[DATA SUPPLIED]
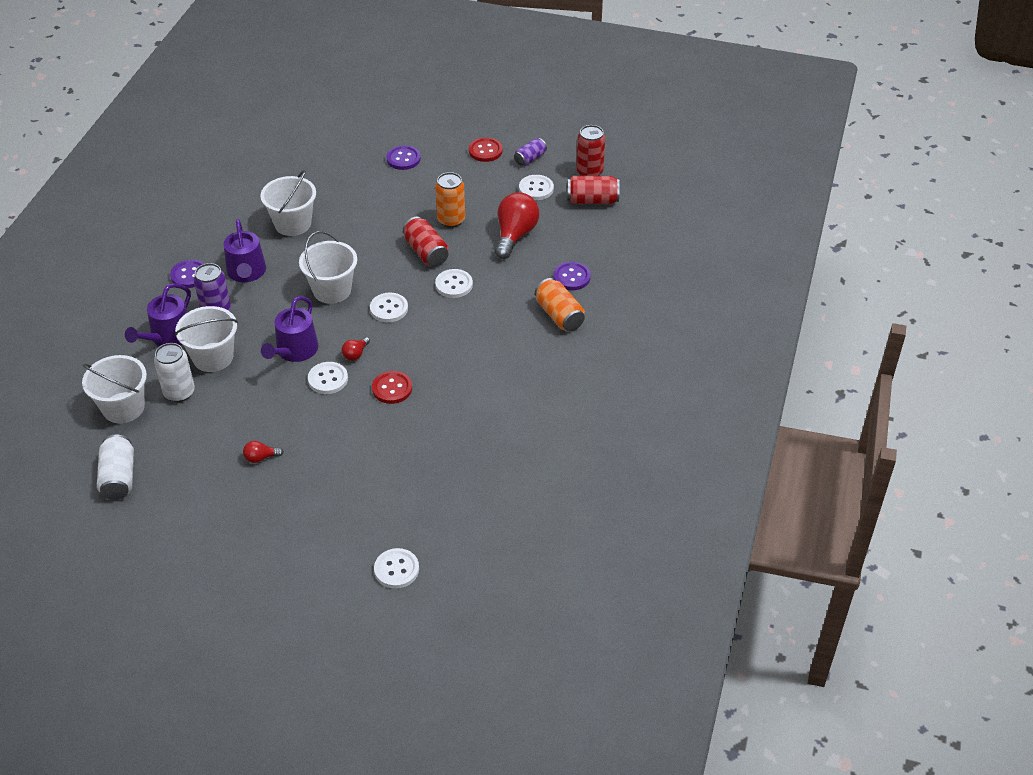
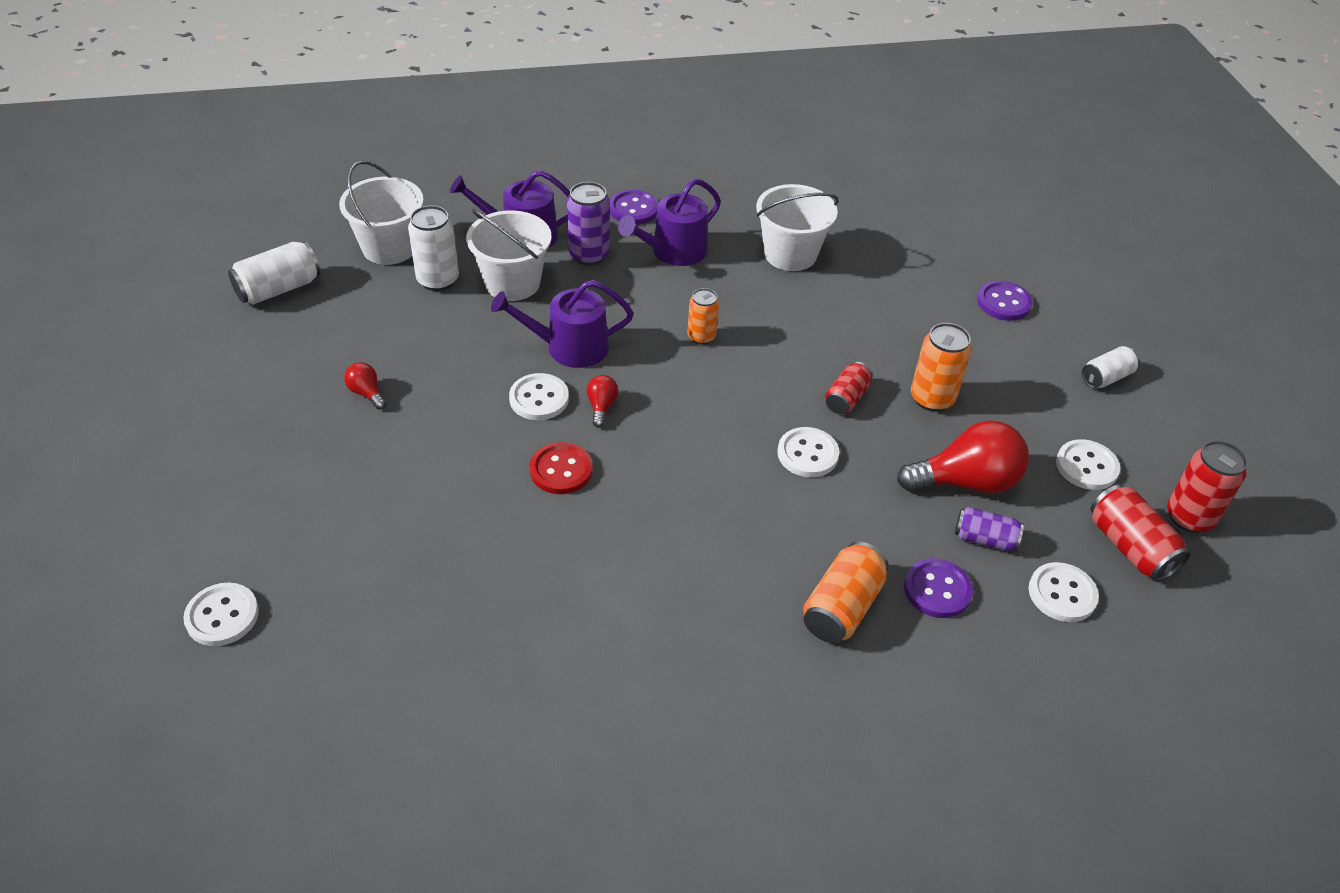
camera: 60 degrees right, 0 degrees up
(332, 290) = (701, 336): white bucket -> orange can
(355, 354) = (601, 407): red light bulb -> red light bulb turned 90 degrees clockwise
(389, 309) = (709, 405): white button -> white button (1062, 594)
(426, 252) = (846, 398): red can -> red can, size x0.65
(485, 151) = (1106, 377): red button -> white can
(530, 158) = (1142, 433): purple can -> purple can (984, 539)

[ABOUT THIS TASK]
In your reply, every line of the material should appear exactly as written, and no picture should.

[RESPONSE FOR THIS EXERCISE]
camera: 60 degrees right, 0 degrees up
(332, 290) = (701, 336): white bucket -> orange can
(355, 354) = (601, 407): red light bulb -> red light bulb turned 90 degrees clockwise
(389, 309) = (709, 405): white button -> white button (1062, 594)
(426, 252) = (846, 398): red can -> red can, size x0.65
(485, 151) = (1106, 377): red button -> white can
(530, 158) = (1142, 433): purple can -> purple can (984, 539)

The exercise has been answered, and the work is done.